[Spatial reasoning data]
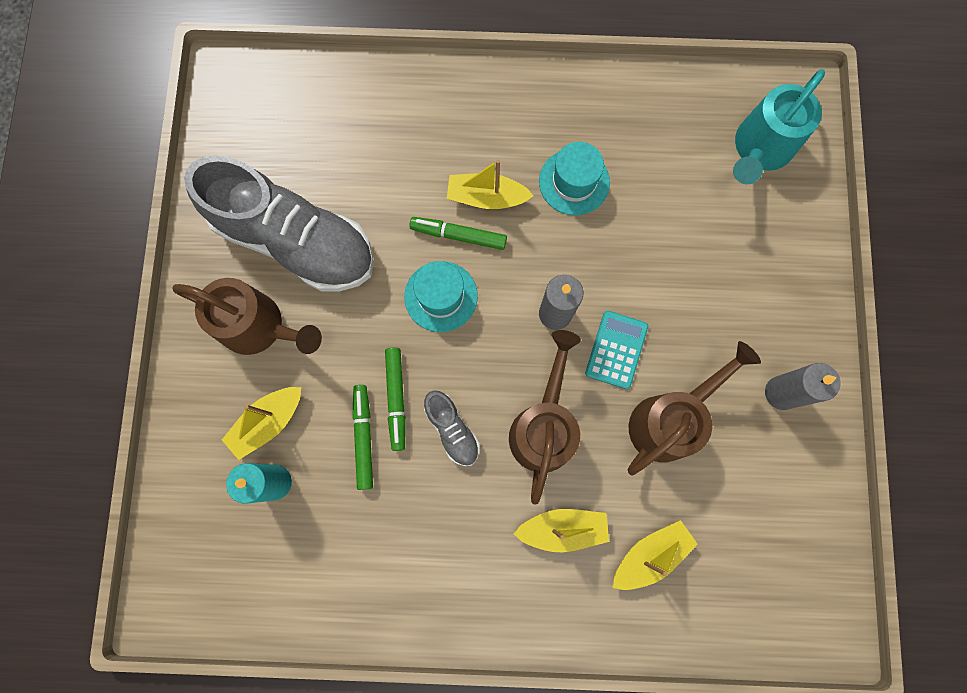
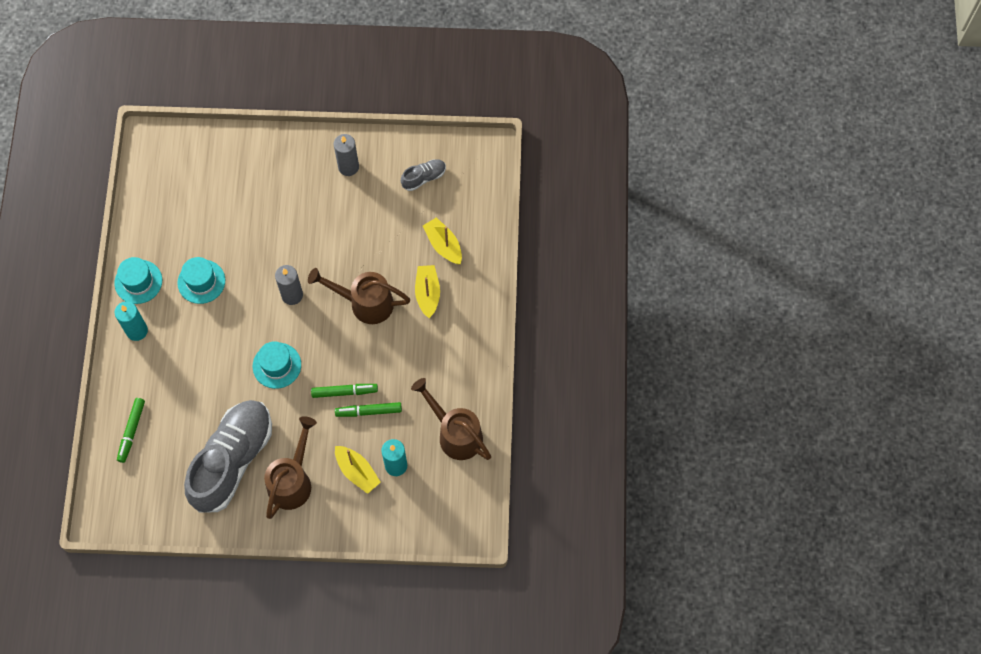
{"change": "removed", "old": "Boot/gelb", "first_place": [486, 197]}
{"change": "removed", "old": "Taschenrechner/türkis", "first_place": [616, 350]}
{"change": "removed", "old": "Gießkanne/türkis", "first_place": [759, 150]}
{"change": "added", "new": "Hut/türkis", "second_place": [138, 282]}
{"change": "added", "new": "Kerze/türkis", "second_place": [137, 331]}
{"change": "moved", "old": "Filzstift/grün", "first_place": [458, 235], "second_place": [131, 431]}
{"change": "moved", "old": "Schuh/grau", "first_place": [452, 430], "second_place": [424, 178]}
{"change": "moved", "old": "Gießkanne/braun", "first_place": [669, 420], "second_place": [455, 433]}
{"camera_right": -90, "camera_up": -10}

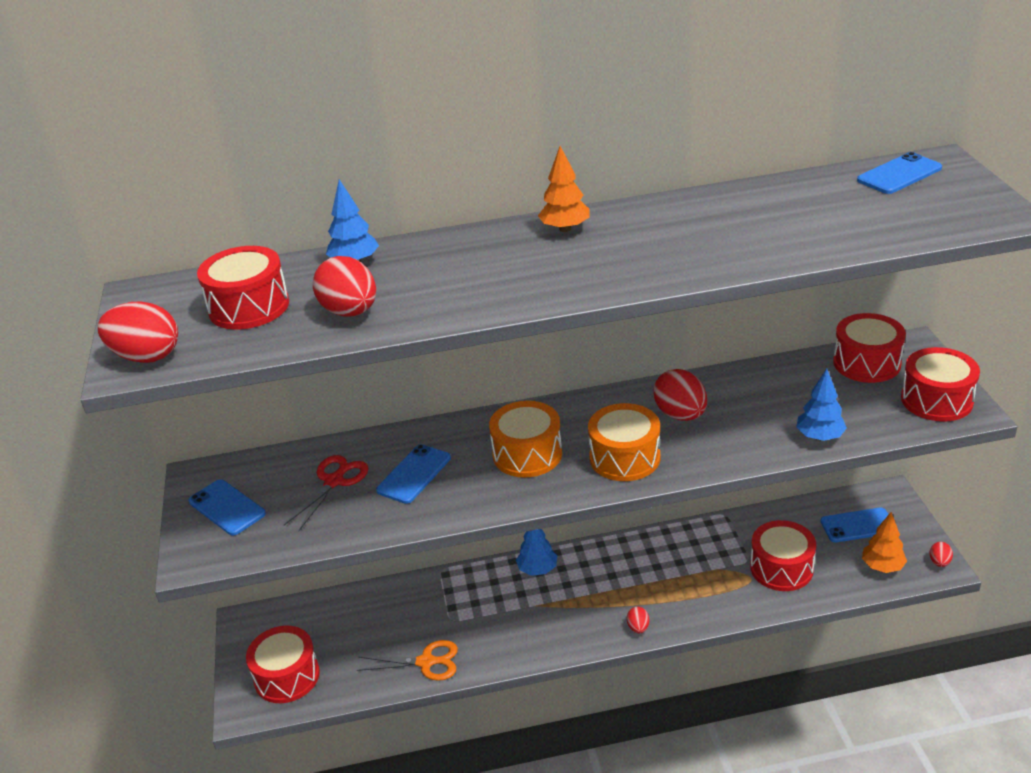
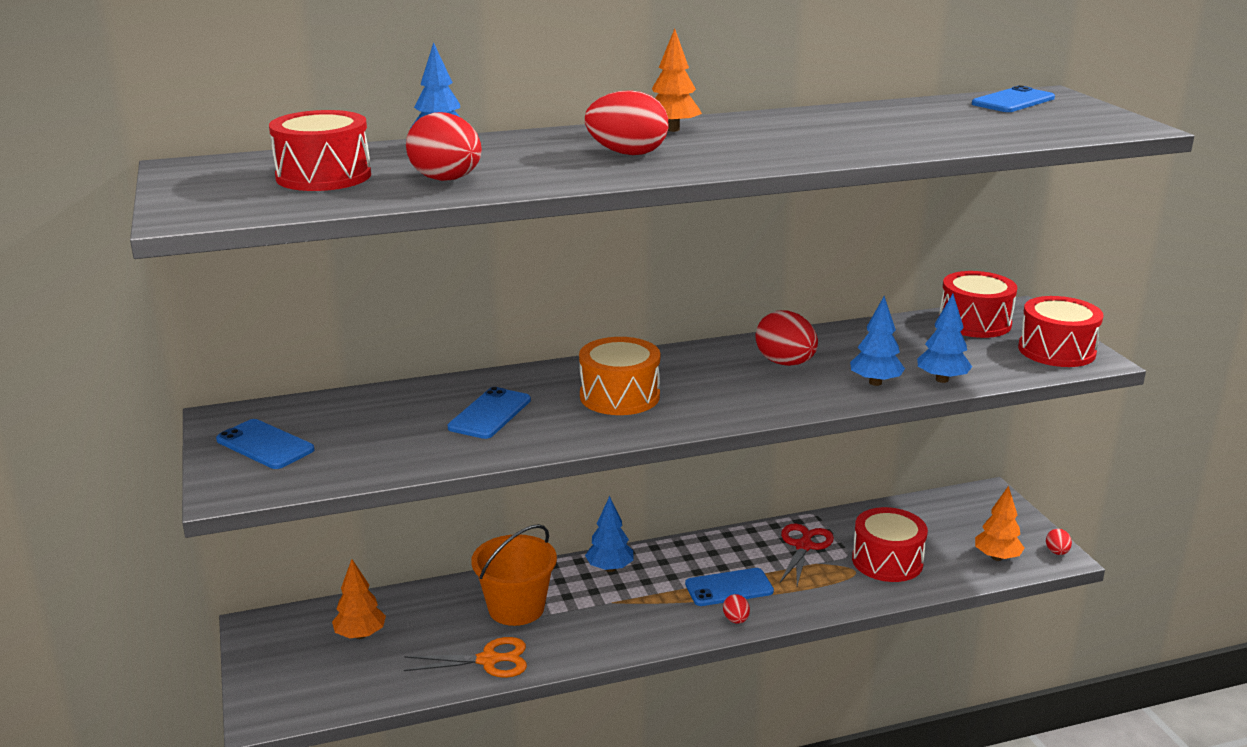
{"change": "removed", "old": "Trommel/rot", "first_place": [287, 676]}
{"change": "removed", "old": "Trommel/orange", "first_place": [624, 457]}
{"change": "added", "new": "Baum/orange", "second_place": [360, 635]}
{"change": "added", "new": "Eimer/orange", "second_place": [516, 608]}
{"change": "added", "new": "Baum/blau", "second_place": [875, 382]}
{"change": "moved", "old": "Ei/rot", "first_place": [146, 357], "second_place": [627, 153]}
{"change": "moved", "old": "Schere/rot", "first_place": [334, 481], "second_place": [803, 546]}
{"change": "moved", "old": "Handy/blau", "first_place": [857, 525], "second_place": [729, 588]}
{"camera_right": -10, "camera_up": -10}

WORK REQUEST: Bring together all lines of the entries above in which the string "Gießkanne" occurs.

RESULT OF THIS TASK:
{"change": "removed", "old": "Gießkanne/türkis", "first_place": [759, 150]}
{"change": "moved", "old": "Gießkanne/braun", "first_place": [669, 420], "second_place": [455, 433]}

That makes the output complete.